━━ Material shown

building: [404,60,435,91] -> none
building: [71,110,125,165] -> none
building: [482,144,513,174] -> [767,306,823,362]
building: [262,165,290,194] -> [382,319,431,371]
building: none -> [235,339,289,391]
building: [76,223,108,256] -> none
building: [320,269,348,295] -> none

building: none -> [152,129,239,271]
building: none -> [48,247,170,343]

━━━━
━━ Material shown

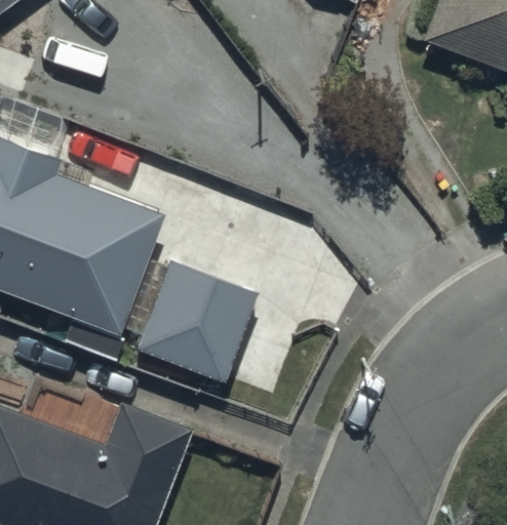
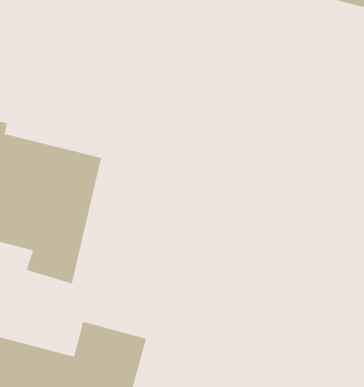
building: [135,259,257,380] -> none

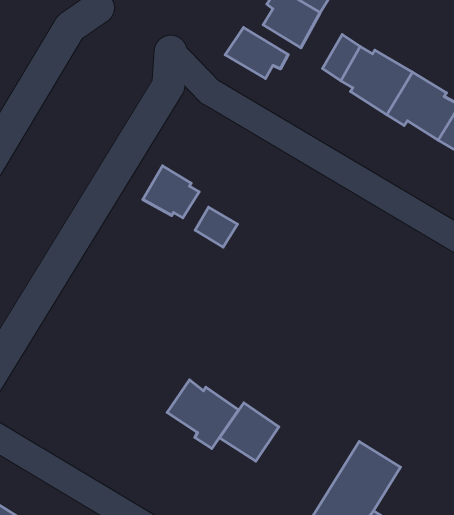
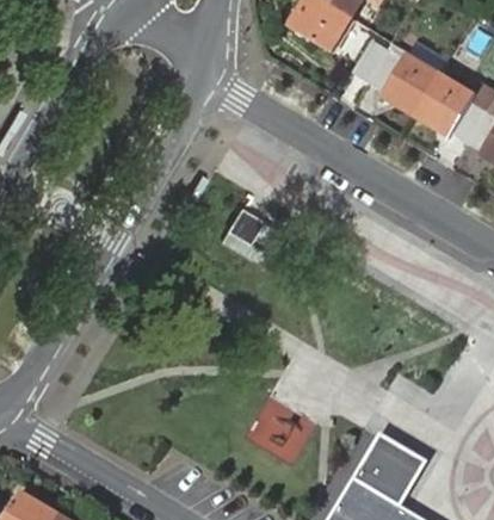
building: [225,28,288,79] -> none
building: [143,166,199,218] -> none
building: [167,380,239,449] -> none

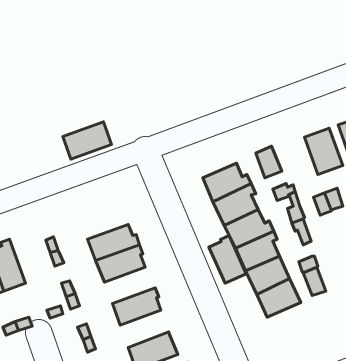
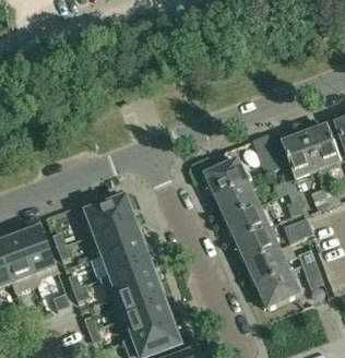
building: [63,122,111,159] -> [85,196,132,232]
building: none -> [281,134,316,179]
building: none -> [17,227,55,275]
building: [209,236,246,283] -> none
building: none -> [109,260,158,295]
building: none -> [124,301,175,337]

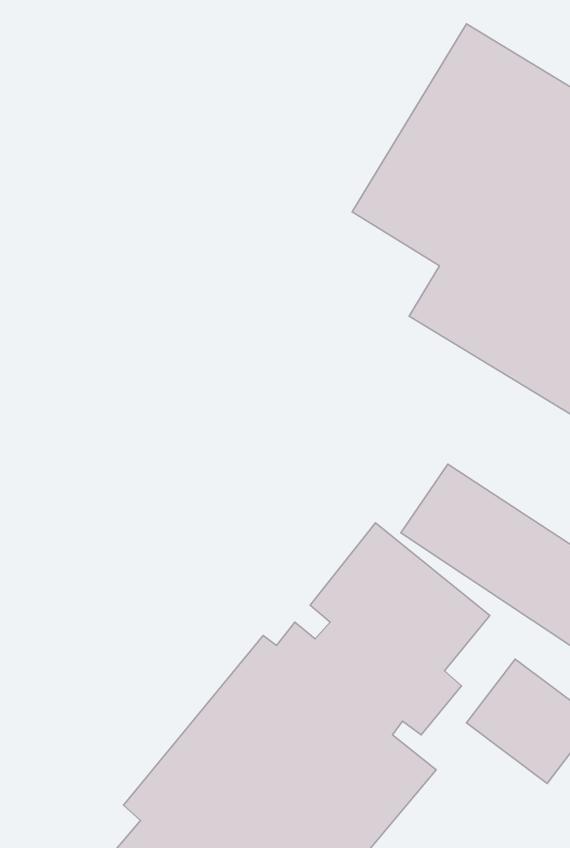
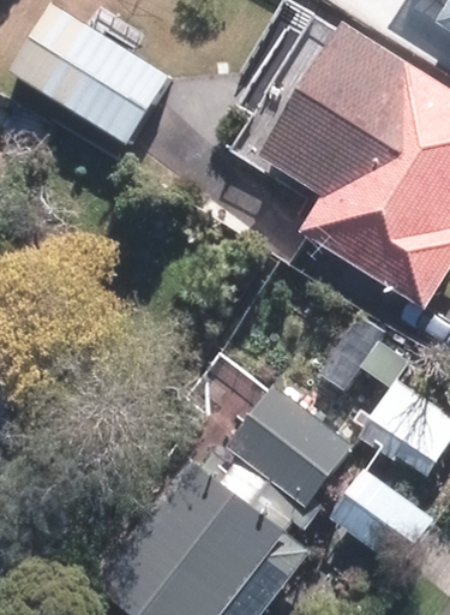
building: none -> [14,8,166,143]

━━━━

- [Work required]
Copy only this part of the entries above: the line with "building: none -> [235,339,289,391]", the line with "building: none -> [48,247,170,343]", and the lines between, all exactly as written.

- [The answer]
building: none -> [235,339,289,391]
building: [76,223,108,256] -> none
building: [320,269,348,295] -> none

building: none -> [152,129,239,271]
building: none -> [48,247,170,343]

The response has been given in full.